(Change detection outputs)
*** Block opens ***
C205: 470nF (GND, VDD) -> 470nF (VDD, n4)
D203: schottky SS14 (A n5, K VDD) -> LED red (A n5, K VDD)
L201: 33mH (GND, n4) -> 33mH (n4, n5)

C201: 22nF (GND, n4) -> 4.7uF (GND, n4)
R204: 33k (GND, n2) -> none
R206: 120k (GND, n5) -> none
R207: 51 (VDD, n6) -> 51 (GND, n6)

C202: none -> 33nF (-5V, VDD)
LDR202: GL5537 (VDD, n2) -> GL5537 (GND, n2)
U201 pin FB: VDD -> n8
*** Block closes ***
*** Block opens ***
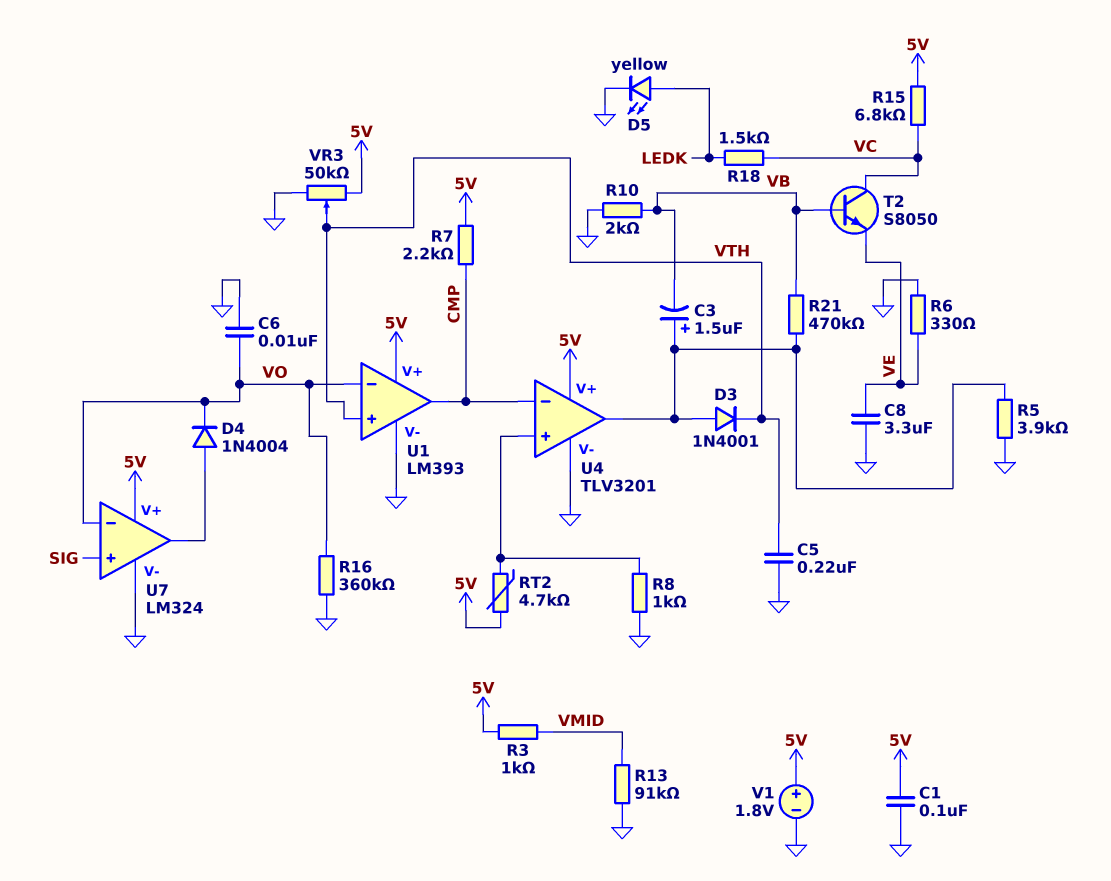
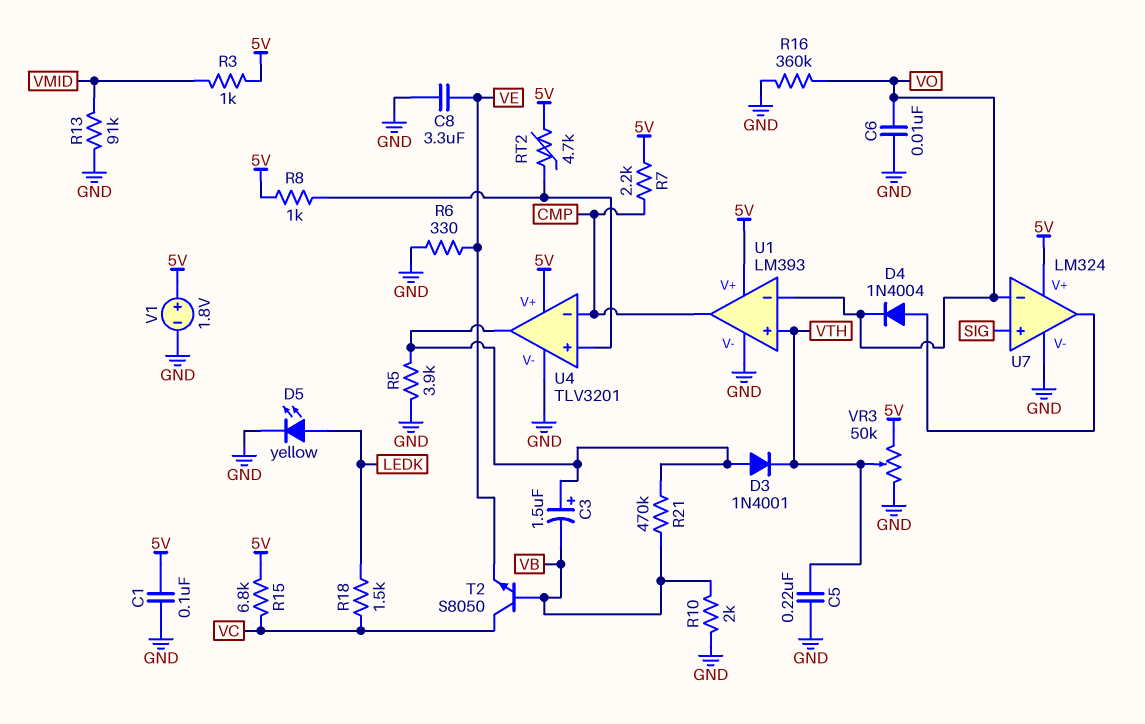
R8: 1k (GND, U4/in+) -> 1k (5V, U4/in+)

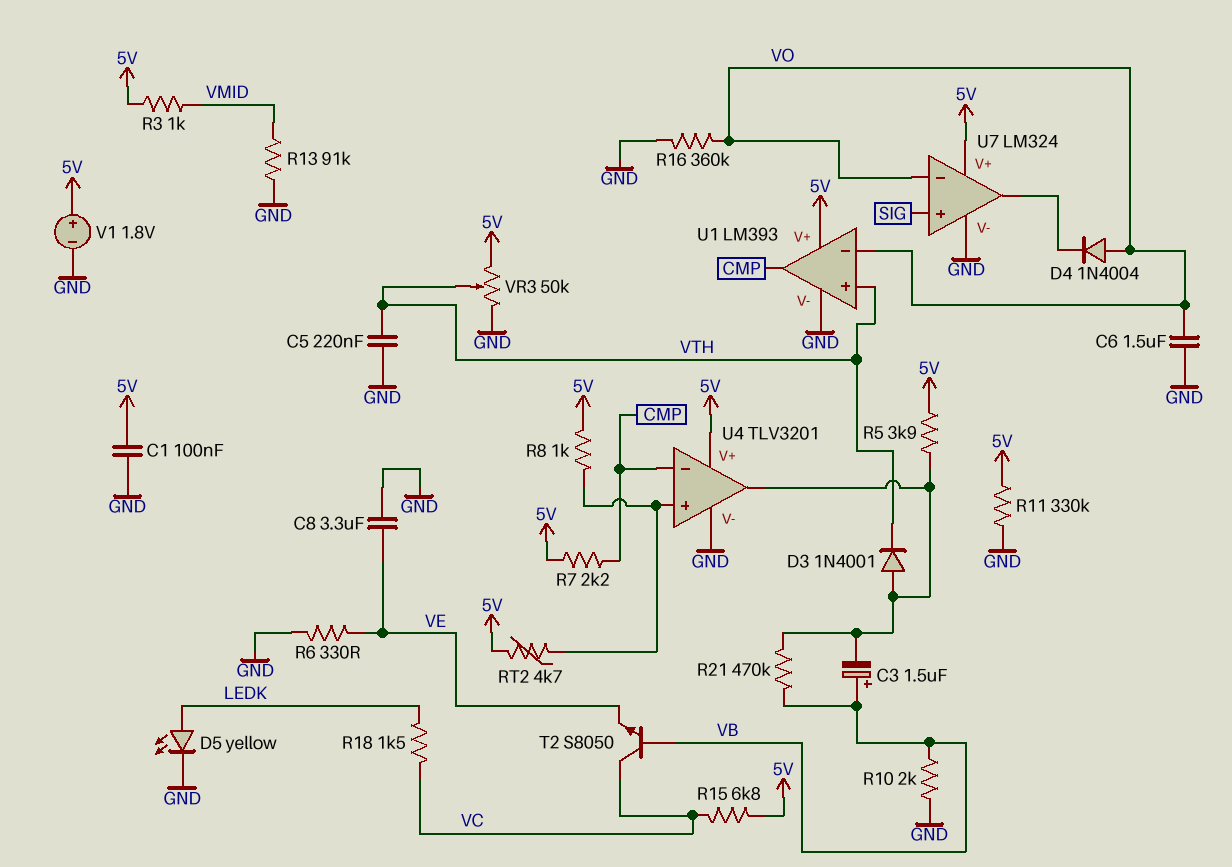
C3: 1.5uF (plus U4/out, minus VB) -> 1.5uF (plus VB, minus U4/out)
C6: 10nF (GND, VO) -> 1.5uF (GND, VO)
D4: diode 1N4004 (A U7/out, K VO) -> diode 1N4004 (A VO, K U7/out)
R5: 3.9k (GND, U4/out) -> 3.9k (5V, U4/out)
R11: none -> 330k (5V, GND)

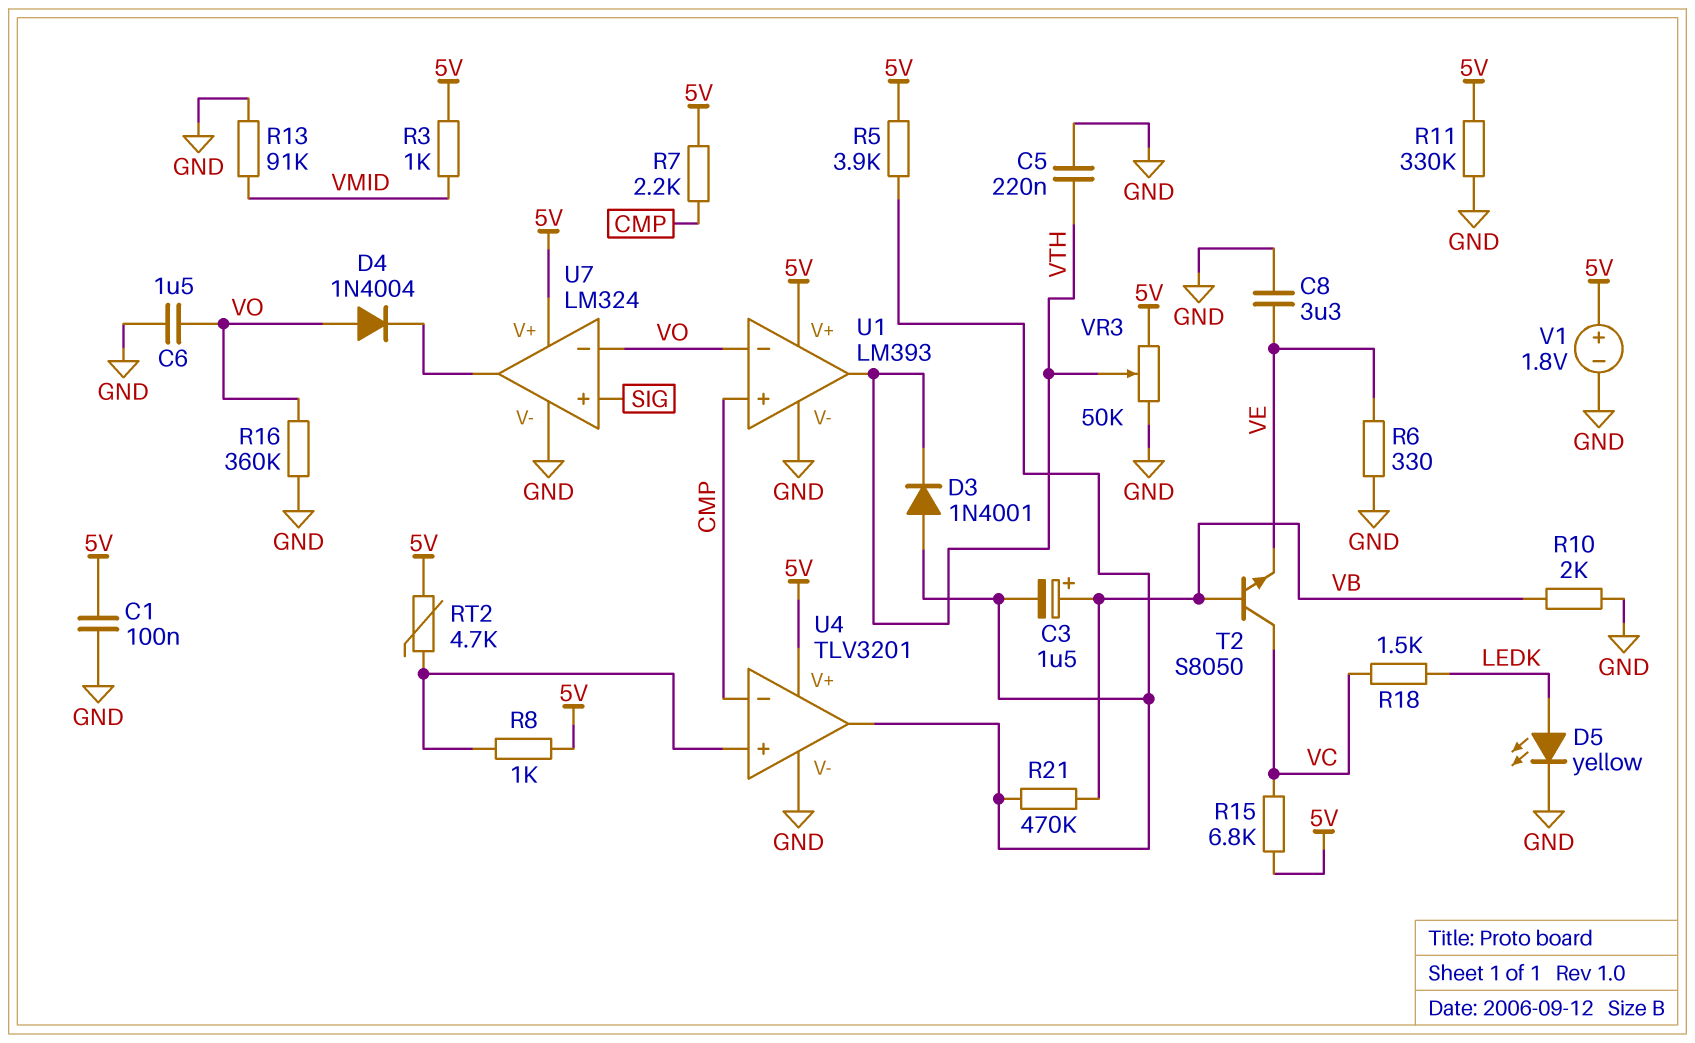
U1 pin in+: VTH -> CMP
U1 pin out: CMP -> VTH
*** Block closes ***
* [Description of the task] Above are the records. Copy only the lines from the one with "C3: 1.5uF (plus" through the one with "U1 pin out: CMP -> VTH", exactly, with no pictures.

* [Task answer]
C3: 1.5uF (plus U4/out, minus VB) -> 1.5uF (plus VB, minus U4/out)
C6: 10nF (GND, VO) -> 1.5uF (GND, VO)
D4: diode 1N4004 (A U7/out, K VO) -> diode 1N4004 (A VO, K U7/out)
R5: 3.9k (GND, U4/out) -> 3.9k (5V, U4/out)
R11: none -> 330k (5V, GND)

U1 pin in+: VTH -> CMP
U1 pin out: CMP -> VTH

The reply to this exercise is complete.